WHAT IS EXPECTED - Among the lines below, keep only those from the one containing "orange clock: 8 -> 6" through the one containing "blue wallet: 0 -> 4", and reproduce them exactly.

***

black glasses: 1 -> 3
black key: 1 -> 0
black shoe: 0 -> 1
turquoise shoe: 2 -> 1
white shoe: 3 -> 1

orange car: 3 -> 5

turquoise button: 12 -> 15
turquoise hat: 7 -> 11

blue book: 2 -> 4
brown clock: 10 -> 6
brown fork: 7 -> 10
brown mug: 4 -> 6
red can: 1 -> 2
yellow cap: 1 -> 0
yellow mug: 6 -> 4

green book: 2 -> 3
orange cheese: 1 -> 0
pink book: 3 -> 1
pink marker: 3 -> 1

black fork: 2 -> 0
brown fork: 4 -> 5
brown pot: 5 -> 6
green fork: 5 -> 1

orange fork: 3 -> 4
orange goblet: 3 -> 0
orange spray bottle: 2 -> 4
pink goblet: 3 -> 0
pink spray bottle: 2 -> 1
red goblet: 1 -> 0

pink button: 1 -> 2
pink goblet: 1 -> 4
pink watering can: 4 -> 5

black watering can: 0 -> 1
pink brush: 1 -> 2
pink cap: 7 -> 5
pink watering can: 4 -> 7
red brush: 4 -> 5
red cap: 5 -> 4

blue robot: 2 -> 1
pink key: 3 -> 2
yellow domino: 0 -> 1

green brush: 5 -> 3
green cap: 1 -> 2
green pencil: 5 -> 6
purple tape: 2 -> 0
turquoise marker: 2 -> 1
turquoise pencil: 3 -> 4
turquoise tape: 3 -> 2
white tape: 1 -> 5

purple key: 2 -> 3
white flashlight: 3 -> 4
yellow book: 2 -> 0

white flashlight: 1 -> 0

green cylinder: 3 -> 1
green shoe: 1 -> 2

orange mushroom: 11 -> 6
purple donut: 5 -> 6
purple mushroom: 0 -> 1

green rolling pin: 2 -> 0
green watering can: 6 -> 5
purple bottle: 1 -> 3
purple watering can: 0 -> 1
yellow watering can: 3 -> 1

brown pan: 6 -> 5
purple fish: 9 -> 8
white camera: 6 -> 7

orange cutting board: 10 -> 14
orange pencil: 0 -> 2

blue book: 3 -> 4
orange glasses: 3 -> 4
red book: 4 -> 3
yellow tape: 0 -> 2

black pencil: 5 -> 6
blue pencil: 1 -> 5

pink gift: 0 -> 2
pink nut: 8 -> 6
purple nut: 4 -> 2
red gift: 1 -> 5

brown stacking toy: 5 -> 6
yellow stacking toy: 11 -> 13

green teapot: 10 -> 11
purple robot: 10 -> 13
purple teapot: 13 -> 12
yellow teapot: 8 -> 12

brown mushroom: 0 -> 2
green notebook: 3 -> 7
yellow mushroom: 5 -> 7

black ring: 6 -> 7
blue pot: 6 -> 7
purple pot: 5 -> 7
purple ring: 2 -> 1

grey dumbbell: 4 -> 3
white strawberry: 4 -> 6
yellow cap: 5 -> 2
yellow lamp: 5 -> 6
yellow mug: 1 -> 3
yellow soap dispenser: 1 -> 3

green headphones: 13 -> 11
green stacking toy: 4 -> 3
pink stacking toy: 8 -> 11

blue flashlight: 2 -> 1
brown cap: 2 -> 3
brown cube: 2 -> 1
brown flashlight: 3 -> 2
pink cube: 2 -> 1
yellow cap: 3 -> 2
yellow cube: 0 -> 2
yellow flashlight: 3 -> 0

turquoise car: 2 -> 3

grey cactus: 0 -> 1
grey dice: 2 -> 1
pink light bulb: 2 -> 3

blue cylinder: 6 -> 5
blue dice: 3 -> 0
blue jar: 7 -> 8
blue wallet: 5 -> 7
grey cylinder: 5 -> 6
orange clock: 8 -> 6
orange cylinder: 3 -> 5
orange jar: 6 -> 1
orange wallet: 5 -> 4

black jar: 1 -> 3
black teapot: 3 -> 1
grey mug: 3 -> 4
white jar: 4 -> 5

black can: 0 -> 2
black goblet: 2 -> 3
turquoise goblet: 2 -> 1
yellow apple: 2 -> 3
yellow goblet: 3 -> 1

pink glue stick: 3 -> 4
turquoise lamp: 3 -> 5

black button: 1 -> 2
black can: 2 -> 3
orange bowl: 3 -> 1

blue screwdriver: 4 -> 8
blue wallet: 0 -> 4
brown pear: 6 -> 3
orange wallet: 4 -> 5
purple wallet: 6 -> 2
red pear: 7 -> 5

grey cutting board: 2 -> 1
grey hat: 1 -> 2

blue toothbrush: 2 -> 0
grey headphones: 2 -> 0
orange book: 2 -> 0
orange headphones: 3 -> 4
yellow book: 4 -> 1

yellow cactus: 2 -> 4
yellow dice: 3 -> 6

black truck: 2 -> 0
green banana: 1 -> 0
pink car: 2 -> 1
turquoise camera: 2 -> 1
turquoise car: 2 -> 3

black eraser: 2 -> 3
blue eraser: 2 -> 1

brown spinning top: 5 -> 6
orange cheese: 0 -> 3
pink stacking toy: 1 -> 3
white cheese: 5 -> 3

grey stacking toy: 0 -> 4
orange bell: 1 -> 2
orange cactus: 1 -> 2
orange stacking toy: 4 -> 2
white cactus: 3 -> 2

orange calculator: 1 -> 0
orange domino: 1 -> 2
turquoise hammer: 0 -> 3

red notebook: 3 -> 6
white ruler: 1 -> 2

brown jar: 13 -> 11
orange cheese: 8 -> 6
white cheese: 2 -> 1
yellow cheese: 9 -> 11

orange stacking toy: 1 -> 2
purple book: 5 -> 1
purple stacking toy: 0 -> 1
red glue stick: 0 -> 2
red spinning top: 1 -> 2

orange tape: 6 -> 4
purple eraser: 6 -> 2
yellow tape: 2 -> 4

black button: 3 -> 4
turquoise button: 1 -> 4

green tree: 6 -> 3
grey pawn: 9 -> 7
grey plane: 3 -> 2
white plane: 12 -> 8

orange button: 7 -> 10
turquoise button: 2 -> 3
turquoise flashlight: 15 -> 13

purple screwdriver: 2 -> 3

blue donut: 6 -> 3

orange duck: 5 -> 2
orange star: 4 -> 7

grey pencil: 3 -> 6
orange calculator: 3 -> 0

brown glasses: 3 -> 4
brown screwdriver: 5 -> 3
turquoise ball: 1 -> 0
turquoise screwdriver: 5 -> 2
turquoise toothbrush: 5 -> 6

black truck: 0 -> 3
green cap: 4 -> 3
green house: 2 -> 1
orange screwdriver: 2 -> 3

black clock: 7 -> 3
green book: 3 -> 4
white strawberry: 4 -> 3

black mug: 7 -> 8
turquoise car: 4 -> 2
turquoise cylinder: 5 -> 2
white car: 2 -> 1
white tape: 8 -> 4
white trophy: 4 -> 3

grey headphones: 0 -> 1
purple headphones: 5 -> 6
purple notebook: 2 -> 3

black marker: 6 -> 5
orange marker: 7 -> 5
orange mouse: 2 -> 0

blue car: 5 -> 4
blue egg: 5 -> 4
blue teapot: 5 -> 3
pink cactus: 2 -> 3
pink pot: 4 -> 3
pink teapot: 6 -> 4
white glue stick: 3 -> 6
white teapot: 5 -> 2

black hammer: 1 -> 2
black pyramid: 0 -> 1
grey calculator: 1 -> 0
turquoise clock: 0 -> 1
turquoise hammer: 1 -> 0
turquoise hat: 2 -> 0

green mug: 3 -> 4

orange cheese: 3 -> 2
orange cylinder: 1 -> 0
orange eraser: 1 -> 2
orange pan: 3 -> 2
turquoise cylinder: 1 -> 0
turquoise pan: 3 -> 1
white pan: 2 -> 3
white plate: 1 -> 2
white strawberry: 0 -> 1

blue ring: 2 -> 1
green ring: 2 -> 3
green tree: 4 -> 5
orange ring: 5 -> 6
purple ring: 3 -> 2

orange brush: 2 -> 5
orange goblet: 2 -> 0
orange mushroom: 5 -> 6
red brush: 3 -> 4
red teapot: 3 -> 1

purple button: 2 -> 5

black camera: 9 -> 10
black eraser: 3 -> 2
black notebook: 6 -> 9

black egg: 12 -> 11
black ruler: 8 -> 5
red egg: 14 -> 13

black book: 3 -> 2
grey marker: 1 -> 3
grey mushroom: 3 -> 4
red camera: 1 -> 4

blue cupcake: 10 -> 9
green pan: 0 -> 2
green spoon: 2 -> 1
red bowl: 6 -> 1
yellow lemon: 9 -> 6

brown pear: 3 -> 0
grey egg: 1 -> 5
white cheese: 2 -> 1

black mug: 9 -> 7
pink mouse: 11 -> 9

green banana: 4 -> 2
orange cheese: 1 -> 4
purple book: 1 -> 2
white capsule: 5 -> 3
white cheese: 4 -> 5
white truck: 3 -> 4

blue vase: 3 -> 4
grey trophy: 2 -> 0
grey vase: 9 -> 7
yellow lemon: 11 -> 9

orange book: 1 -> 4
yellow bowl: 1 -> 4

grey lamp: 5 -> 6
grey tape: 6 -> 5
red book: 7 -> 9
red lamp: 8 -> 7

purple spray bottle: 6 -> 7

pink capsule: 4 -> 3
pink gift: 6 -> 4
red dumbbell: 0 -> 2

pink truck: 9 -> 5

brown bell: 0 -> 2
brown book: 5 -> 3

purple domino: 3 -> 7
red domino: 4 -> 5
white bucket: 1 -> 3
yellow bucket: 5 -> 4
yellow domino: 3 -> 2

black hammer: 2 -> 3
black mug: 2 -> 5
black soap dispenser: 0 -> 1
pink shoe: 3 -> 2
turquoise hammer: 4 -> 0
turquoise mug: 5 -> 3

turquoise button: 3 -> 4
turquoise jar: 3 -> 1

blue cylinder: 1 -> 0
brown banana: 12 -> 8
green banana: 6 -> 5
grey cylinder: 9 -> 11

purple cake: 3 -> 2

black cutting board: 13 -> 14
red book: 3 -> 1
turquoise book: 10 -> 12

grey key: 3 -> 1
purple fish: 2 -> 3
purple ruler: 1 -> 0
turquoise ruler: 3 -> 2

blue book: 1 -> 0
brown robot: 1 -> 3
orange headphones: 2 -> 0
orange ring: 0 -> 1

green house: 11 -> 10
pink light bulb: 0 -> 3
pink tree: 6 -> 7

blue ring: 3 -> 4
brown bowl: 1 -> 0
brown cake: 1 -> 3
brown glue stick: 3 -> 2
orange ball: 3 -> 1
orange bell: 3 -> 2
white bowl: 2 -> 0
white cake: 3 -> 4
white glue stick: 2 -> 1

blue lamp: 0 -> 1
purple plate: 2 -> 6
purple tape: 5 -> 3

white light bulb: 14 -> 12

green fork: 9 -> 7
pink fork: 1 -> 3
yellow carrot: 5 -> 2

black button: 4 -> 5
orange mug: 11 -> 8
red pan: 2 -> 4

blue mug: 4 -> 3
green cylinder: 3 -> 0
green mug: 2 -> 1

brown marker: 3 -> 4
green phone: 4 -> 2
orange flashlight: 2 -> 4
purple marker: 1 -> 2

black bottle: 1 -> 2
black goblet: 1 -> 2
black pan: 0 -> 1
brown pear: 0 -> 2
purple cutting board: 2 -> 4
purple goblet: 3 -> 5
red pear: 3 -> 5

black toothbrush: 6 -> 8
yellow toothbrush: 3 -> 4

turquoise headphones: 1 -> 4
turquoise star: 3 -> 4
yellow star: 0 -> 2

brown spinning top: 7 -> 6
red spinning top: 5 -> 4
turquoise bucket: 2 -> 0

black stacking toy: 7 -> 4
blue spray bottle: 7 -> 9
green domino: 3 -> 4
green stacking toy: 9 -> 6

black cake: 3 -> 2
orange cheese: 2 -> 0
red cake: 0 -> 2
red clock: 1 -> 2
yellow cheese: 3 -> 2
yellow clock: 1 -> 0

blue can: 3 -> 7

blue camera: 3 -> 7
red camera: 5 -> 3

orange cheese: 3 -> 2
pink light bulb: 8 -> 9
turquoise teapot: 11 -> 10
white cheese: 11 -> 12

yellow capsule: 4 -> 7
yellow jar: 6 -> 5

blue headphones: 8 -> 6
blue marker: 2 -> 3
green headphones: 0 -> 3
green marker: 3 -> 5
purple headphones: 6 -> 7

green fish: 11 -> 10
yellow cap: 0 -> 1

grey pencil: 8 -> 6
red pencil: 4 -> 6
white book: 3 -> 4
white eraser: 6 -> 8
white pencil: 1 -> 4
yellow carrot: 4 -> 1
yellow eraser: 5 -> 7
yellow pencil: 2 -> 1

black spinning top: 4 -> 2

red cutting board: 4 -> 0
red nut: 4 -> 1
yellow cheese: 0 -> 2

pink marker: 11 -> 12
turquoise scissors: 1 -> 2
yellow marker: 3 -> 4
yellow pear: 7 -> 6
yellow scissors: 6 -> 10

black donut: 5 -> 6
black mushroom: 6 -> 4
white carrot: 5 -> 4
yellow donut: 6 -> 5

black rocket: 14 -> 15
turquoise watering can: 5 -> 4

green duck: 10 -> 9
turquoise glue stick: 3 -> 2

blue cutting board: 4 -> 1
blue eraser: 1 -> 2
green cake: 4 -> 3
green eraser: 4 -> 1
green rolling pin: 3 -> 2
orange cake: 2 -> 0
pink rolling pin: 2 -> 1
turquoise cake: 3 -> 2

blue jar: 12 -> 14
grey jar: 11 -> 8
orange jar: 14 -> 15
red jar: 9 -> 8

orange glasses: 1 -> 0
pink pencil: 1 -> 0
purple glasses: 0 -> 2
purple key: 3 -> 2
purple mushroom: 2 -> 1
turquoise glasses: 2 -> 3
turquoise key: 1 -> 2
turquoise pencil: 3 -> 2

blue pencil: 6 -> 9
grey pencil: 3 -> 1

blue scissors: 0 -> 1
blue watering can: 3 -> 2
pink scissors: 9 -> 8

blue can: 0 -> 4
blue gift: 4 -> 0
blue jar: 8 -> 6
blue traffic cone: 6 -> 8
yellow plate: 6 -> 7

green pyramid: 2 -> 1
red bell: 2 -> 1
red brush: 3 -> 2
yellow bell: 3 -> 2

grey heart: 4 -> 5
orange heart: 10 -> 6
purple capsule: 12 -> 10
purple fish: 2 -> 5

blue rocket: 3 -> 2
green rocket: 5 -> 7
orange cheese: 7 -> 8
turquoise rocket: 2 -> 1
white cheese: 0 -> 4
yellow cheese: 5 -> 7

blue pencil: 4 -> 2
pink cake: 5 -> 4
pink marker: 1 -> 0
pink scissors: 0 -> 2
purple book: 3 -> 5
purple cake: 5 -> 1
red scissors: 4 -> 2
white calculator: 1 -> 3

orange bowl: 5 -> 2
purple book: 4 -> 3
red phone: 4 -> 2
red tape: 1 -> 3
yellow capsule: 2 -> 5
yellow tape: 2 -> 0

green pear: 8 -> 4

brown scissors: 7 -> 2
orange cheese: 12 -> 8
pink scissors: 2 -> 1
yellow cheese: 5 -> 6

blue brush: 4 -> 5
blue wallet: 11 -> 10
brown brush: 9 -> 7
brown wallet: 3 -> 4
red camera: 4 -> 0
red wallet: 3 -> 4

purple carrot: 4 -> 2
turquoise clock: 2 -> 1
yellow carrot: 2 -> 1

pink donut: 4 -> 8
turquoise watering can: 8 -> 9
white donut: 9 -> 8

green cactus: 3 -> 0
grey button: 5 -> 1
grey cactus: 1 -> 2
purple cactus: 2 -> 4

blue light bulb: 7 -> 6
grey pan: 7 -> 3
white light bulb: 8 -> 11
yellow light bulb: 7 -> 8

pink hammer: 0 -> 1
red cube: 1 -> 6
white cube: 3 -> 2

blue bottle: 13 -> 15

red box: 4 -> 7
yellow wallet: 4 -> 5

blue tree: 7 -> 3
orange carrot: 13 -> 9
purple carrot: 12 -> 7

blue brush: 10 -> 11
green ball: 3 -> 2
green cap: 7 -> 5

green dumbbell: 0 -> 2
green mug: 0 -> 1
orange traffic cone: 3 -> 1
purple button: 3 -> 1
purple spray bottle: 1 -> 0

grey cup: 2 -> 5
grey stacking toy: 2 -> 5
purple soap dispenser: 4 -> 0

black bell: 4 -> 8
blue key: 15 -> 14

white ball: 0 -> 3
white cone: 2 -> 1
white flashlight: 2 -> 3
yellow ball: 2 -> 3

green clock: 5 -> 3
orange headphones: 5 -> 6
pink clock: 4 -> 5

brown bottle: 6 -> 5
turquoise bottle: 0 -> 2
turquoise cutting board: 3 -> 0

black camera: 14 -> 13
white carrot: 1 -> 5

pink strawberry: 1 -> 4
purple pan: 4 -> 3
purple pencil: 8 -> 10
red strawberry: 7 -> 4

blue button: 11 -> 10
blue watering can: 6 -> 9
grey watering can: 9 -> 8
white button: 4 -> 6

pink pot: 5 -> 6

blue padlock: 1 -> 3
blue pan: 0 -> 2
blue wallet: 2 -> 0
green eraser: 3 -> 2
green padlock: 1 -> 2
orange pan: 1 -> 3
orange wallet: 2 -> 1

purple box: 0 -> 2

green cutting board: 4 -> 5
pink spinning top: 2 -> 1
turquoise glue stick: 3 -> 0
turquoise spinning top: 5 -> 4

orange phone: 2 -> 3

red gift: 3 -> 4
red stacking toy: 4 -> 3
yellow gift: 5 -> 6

***

TASK RESULT -
orange clock: 8 -> 6
orange cylinder: 3 -> 5
orange jar: 6 -> 1
orange wallet: 5 -> 4

black jar: 1 -> 3
black teapot: 3 -> 1
grey mug: 3 -> 4
white jar: 4 -> 5

black can: 0 -> 2
black goblet: 2 -> 3
turquoise goblet: 2 -> 1
yellow apple: 2 -> 3
yellow goblet: 3 -> 1

pink glue stick: 3 -> 4
turquoise lamp: 3 -> 5

black button: 1 -> 2
black can: 2 -> 3
orange bowl: 3 -> 1

blue screwdriver: 4 -> 8
blue wallet: 0 -> 4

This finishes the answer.